- _What the task requires_:
From the line with "MATRIX1 pin CS: A4 -> D2" through the last line of the records below, both ends included, transcribe only those lines, exactly, and omit the pictures.

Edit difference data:
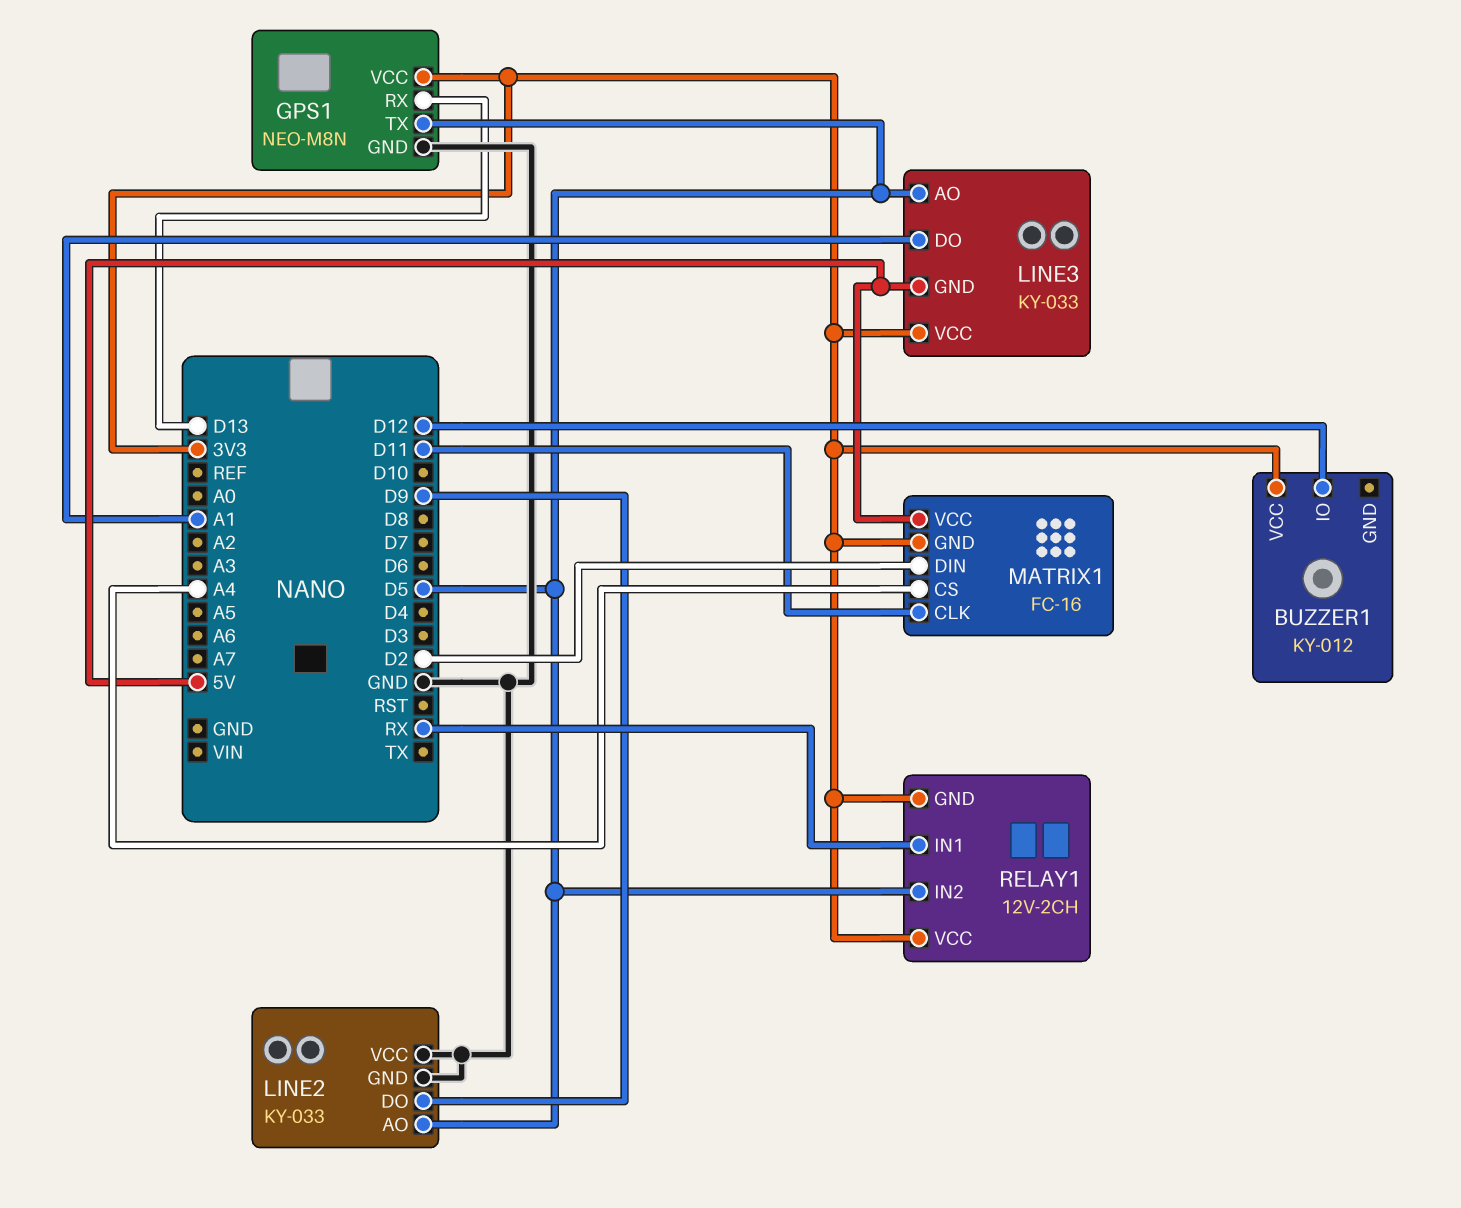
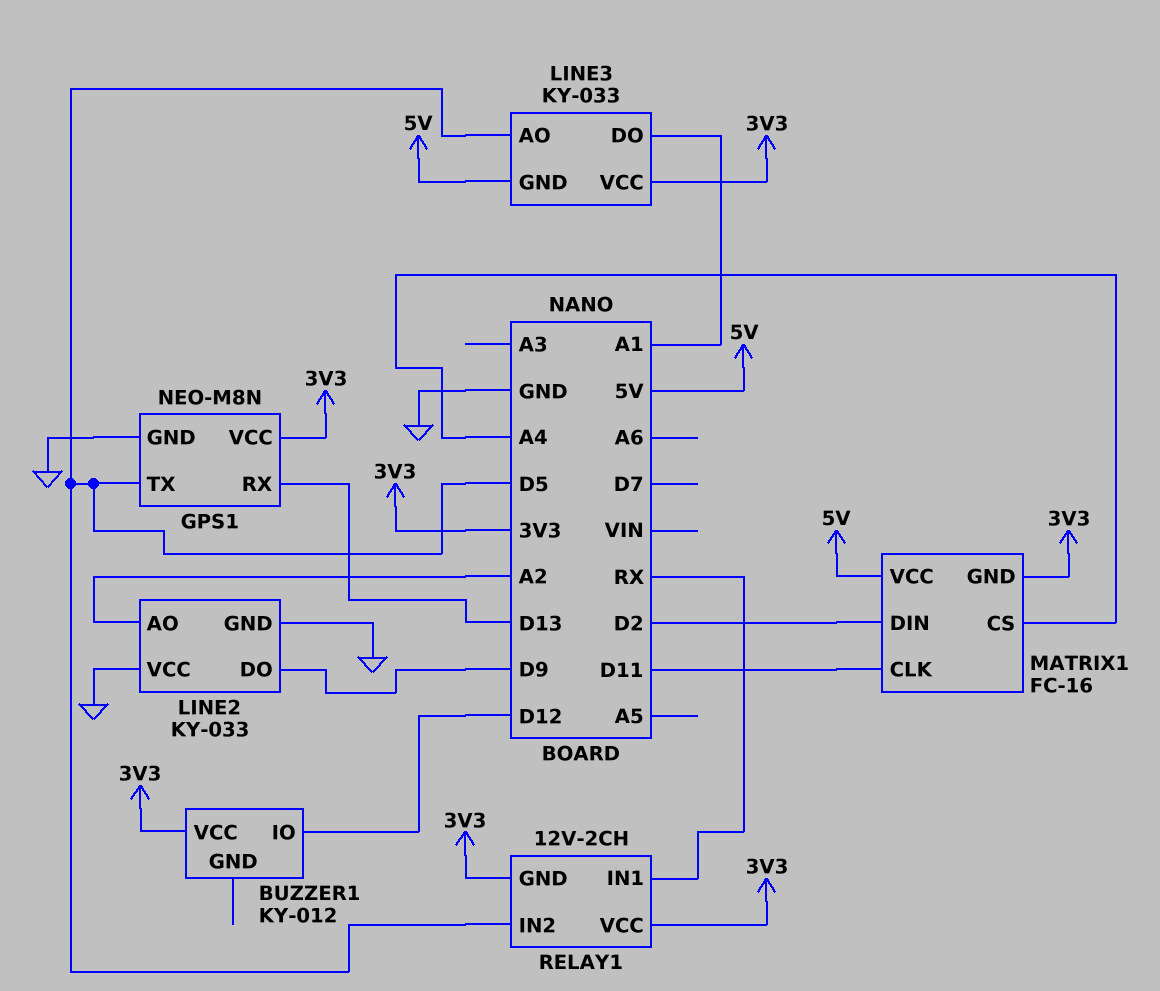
LINE2 pin AO: D5 -> A2

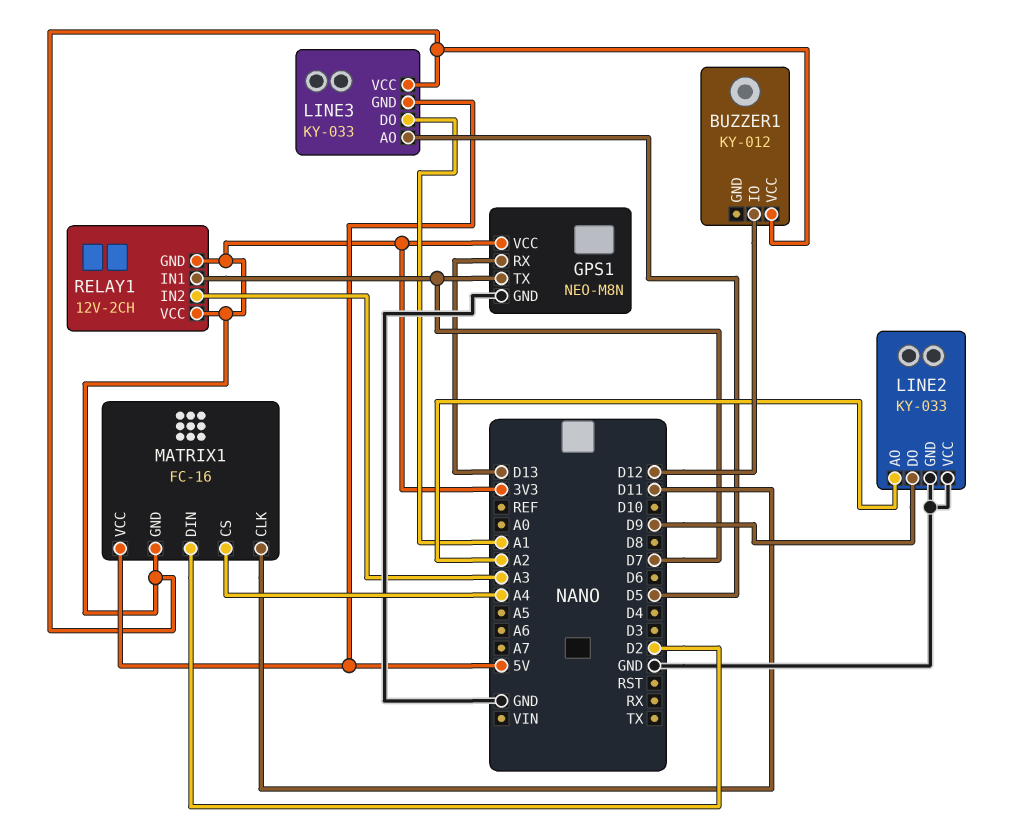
GPS1 pin TX: D5 -> D7
RELAY1 pin IN1: RX -> D7
RELAY1 pin IN2: D5 -> A3

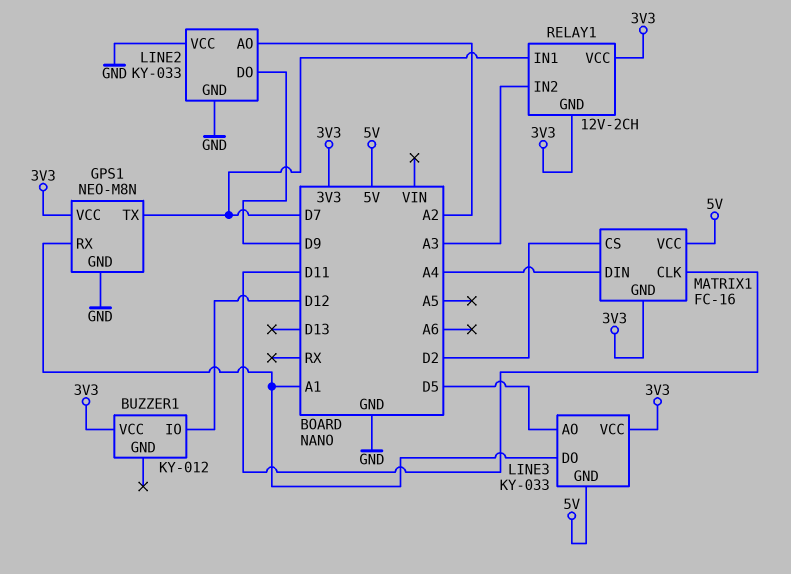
GPS1 pin RX: D13 -> A1
MATRIX1 pin CS: A4 -> D2
MATRIX1 pin DIN: D2 -> A4

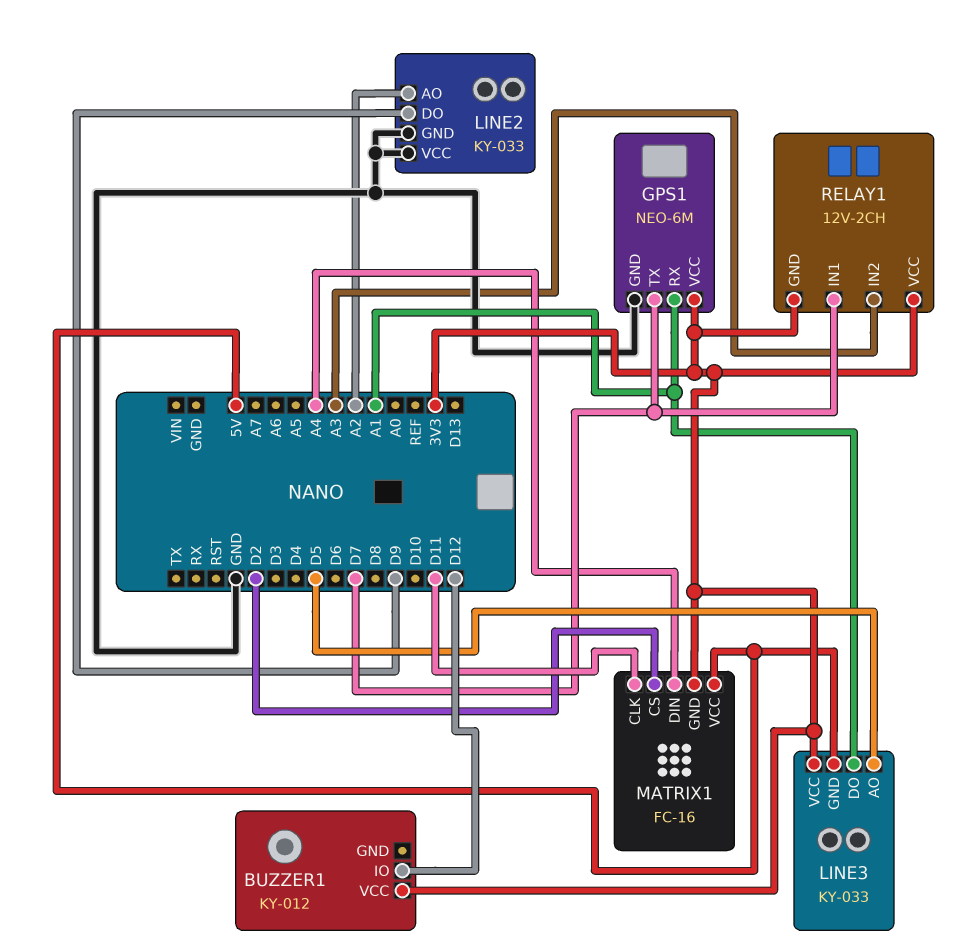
GPS1: NEO-M8N -> NEO-6M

- _The answer_:
MATRIX1 pin CS: A4 -> D2
MATRIX1 pin DIN: D2 -> A4

GPS1: NEO-M8N -> NEO-6M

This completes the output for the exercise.